Records from a collection:
--- Begin ---

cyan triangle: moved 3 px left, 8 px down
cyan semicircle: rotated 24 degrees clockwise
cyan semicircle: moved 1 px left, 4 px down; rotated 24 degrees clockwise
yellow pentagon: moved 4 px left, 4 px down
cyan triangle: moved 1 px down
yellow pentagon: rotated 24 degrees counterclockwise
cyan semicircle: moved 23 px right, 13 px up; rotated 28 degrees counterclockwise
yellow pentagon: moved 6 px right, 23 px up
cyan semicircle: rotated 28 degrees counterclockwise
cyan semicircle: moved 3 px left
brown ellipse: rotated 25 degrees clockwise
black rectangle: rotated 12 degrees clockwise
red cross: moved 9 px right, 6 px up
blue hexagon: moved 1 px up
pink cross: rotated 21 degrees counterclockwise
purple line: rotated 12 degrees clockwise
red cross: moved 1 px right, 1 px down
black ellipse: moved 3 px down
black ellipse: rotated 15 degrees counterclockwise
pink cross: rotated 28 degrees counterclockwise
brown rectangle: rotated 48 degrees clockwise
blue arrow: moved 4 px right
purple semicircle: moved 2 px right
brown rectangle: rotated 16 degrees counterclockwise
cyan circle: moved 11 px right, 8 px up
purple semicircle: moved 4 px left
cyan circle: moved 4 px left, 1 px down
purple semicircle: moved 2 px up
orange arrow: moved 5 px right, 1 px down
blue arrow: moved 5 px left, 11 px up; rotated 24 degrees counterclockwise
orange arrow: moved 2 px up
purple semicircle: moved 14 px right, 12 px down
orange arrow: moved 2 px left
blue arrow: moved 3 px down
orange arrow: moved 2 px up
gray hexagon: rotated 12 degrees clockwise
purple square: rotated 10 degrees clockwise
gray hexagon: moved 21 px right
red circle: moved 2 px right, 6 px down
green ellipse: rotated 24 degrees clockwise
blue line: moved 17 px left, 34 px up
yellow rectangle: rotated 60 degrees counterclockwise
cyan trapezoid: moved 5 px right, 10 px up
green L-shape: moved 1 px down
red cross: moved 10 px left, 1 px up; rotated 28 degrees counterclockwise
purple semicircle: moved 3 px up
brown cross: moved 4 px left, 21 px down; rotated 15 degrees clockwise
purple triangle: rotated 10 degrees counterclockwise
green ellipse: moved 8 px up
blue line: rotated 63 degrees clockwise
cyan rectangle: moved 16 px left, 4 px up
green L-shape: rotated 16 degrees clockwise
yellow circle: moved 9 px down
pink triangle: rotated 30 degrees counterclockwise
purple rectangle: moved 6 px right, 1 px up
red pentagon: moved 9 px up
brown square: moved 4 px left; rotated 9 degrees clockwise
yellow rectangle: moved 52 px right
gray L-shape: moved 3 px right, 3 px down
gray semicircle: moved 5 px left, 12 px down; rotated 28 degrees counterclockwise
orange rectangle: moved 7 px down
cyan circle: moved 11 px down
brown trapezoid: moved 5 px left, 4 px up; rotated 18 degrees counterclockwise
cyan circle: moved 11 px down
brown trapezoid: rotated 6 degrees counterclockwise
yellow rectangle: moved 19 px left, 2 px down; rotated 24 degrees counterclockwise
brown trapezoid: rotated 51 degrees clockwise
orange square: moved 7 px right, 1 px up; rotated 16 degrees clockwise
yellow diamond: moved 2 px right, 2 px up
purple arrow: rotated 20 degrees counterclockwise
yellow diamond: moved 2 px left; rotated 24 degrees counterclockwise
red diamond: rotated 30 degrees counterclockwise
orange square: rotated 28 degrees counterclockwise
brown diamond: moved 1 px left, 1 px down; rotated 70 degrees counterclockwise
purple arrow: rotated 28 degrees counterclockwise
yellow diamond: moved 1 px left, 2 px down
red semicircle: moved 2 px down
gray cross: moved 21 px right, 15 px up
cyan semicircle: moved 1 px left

--- End ---

* _Set problem_: Change every "cyan semicircle" in the records above to "teal half-disc" and write out all the lines again, leaving everything else the same.

* _Answer in full_:
cyan triangle: moved 3 px left, 8 px down
teal half-disc: rotated 24 degrees clockwise
teal half-disc: moved 1 px left, 4 px down; rotated 24 degrees clockwise
yellow pentagon: moved 4 px left, 4 px down
cyan triangle: moved 1 px down
yellow pentagon: rotated 24 degrees counterclockwise
teal half-disc: moved 23 px right, 13 px up; rotated 28 degrees counterclockwise
yellow pentagon: moved 6 px right, 23 px up
teal half-disc: rotated 28 degrees counterclockwise
teal half-disc: moved 3 px left
brown ellipse: rotated 25 degrees clockwise
black rectangle: rotated 12 degrees clockwise
red cross: moved 9 px right, 6 px up
blue hexagon: moved 1 px up
pink cross: rotated 21 degrees counterclockwise
purple line: rotated 12 degrees clockwise
red cross: moved 1 px right, 1 px down
black ellipse: moved 3 px down
black ellipse: rotated 15 degrees counterclockwise
pink cross: rotated 28 degrees counterclockwise
brown rectangle: rotated 48 degrees clockwise
blue arrow: moved 4 px right
purple semicircle: moved 2 px right
brown rectangle: rotated 16 degrees counterclockwise
cyan circle: moved 11 px right, 8 px up
purple semicircle: moved 4 px left
cyan circle: moved 4 px left, 1 px down
purple semicircle: moved 2 px up
orange arrow: moved 5 px right, 1 px down
blue arrow: moved 5 px left, 11 px up; rotated 24 degrees counterclockwise
orange arrow: moved 2 px up
purple semicircle: moved 14 px right, 12 px down
orange arrow: moved 2 px left
blue arrow: moved 3 px down
orange arrow: moved 2 px up
gray hexagon: rotated 12 degrees clockwise
purple square: rotated 10 degrees clockwise
gray hexagon: moved 21 px right
red circle: moved 2 px right, 6 px down
green ellipse: rotated 24 degrees clockwise
blue line: moved 17 px left, 34 px up
yellow rectangle: rotated 60 degrees counterclockwise
cyan trapezoid: moved 5 px right, 10 px up
green L-shape: moved 1 px down
red cross: moved 10 px left, 1 px up; rotated 28 degrees counterclockwise
purple semicircle: moved 3 px up
brown cross: moved 4 px left, 21 px down; rotated 15 degrees clockwise
purple triangle: rotated 10 degrees counterclockwise
green ellipse: moved 8 px up
blue line: rotated 63 degrees clockwise
cyan rectangle: moved 16 px left, 4 px up
green L-shape: rotated 16 degrees clockwise
yellow circle: moved 9 px down
pink triangle: rotated 30 degrees counterclockwise
purple rectangle: moved 6 px right, 1 px up
red pentagon: moved 9 px up
brown square: moved 4 px left; rotated 9 degrees clockwise
yellow rectangle: moved 52 px right
gray L-shape: moved 3 px right, 3 px down
gray semicircle: moved 5 px left, 12 px down; rotated 28 degrees counterclockwise
orange rectangle: moved 7 px down
cyan circle: moved 11 px down
brown trapezoid: moved 5 px left, 4 px up; rotated 18 degrees counterclockwise
cyan circle: moved 11 px down
brown trapezoid: rotated 6 degrees counterclockwise
yellow rectangle: moved 19 px left, 2 px down; rotated 24 degrees counterclockwise
brown trapezoid: rotated 51 degrees clockwise
orange square: moved 7 px right, 1 px up; rotated 16 degrees clockwise
yellow diamond: moved 2 px right, 2 px up
purple arrow: rotated 20 degrees counterclockwise
yellow diamond: moved 2 px left; rotated 24 degrees counterclockwise
red diamond: rotated 30 degrees counterclockwise
orange square: rotated 28 degrees counterclockwise
brown diamond: moved 1 px left, 1 px down; rotated 70 degrees counterclockwise
purple arrow: rotated 28 degrees counterclockwise
yellow diamond: moved 1 px left, 2 px down
red semicircle: moved 2 px down
gray cross: moved 21 px right, 15 px up
teal half-disc: moved 1 px left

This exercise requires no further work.